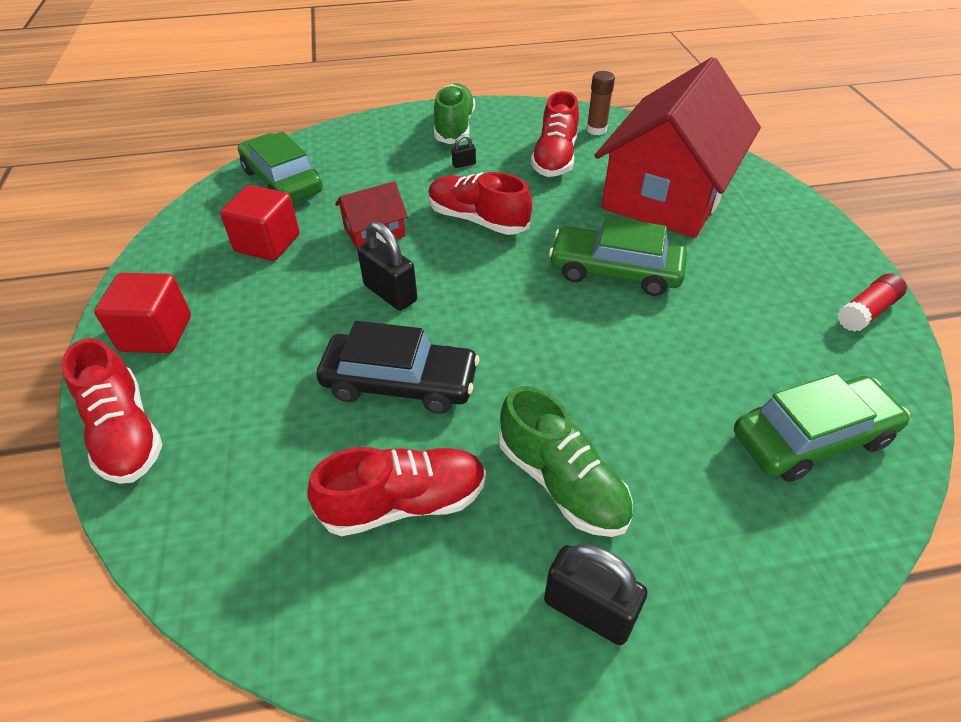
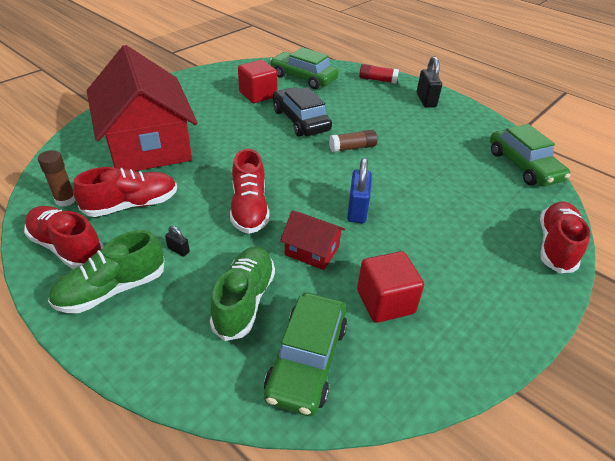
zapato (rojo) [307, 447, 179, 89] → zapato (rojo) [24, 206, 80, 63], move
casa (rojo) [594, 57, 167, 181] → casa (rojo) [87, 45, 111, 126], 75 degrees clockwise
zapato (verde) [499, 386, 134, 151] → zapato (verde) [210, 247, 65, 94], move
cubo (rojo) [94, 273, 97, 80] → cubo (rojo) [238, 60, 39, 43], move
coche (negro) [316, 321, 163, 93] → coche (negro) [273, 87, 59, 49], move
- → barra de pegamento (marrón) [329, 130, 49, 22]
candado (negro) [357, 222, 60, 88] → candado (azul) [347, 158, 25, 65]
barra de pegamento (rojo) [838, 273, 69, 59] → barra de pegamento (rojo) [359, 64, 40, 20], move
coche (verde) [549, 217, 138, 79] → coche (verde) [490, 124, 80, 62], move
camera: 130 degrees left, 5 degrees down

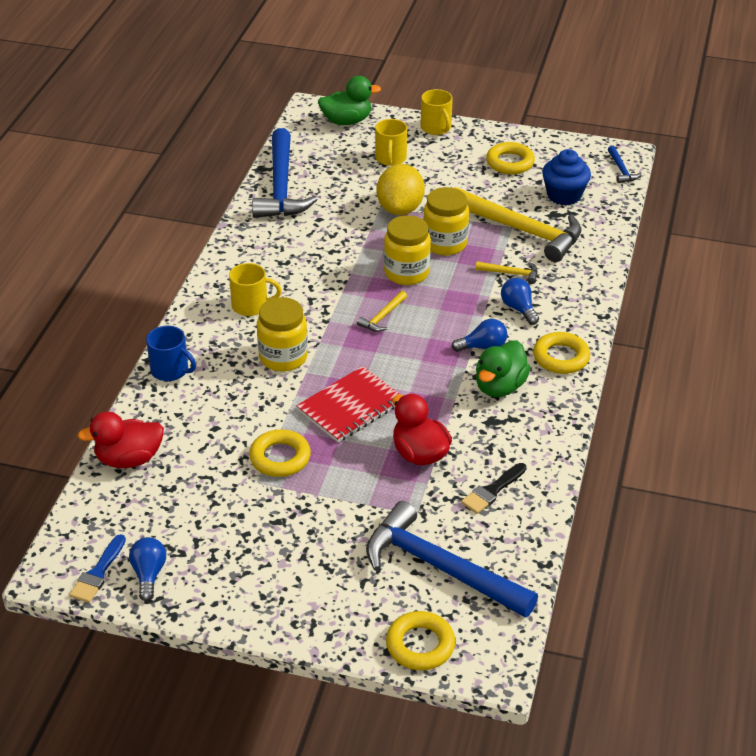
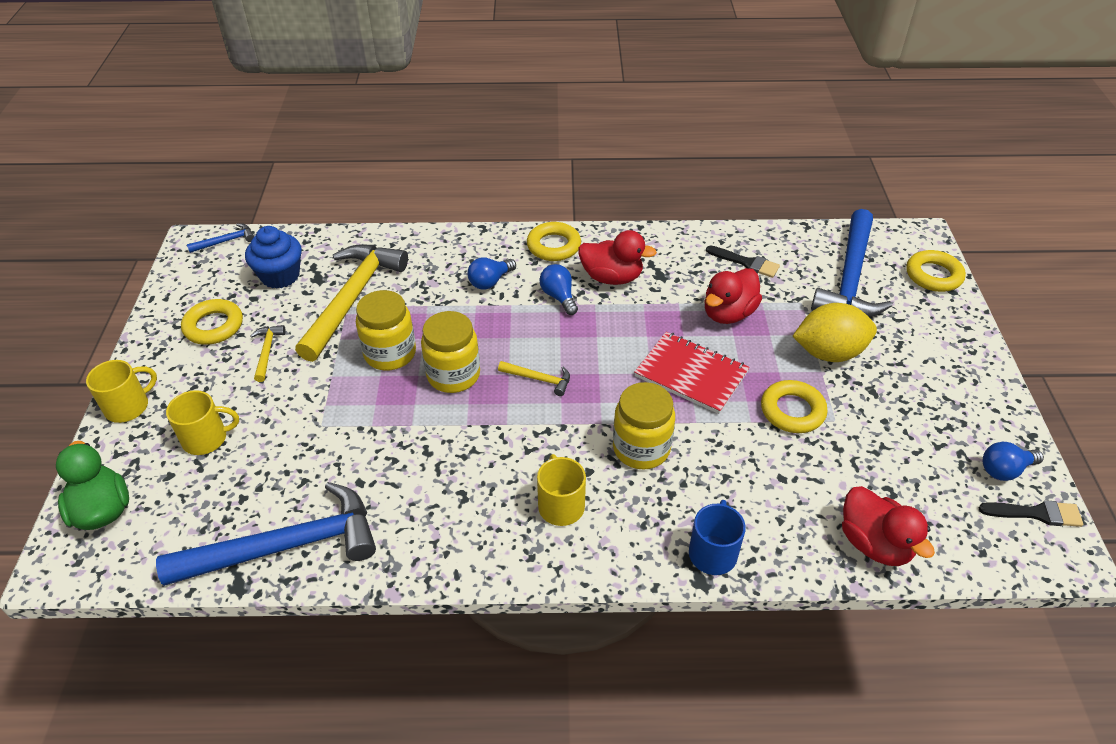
martillo (amarillo) [476, 262, 62, 22] → martillo (amarillo) [250, 325, 36, 57], move
pato (verde) [476, 340, 55, 57] → pato (rojo) [578, 230, 79, 55]
limón (amarillo) [377, 164, 48, 51] → limón (amarillo) [793, 303, 84, 59], move
pincel (azul) [69, 534, 57, 69] → pincel (negro) [979, 500, 104, 27]
camera: 105 degrees left, 5 degrees up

=======

_To do_
Print the listing exactly, pictures excluded.

_Response to this exercise_
zapato (rojo) [307, 447, 179, 89] → zapato (rojo) [24, 206, 80, 63], move
casa (rojo) [594, 57, 167, 181] → casa (rojo) [87, 45, 111, 126], 75 degrees clockwise
zapato (verde) [499, 386, 134, 151] → zapato (verde) [210, 247, 65, 94], move
cubo (rojo) [94, 273, 97, 80] → cubo (rojo) [238, 60, 39, 43], move
coche (negro) [316, 321, 163, 93] → coche (negro) [273, 87, 59, 49], move
- → barra de pegamento (marrón) [329, 130, 49, 22]
candado (negro) [357, 222, 60, 88] → candado (azul) [347, 158, 25, 65]
barra de pegamento (rojo) [838, 273, 69, 59] → barra de pegamento (rojo) [359, 64, 40, 20], move
coche (verde) [549, 217, 138, 79] → coche (verde) [490, 124, 80, 62], move
camera: 130 degrees left, 5 degrees down

martillo (amarillo) [476, 262, 62, 22] → martillo (amarillo) [250, 325, 36, 57], move
pato (verde) [476, 340, 55, 57] → pato (rojo) [578, 230, 79, 55]
limón (amarillo) [377, 164, 48, 51] → limón (amarillo) [793, 303, 84, 59], move
pincel (azul) [69, 534, 57, 69] → pincel (negro) [979, 500, 104, 27]
camera: 105 degrees left, 5 degrees up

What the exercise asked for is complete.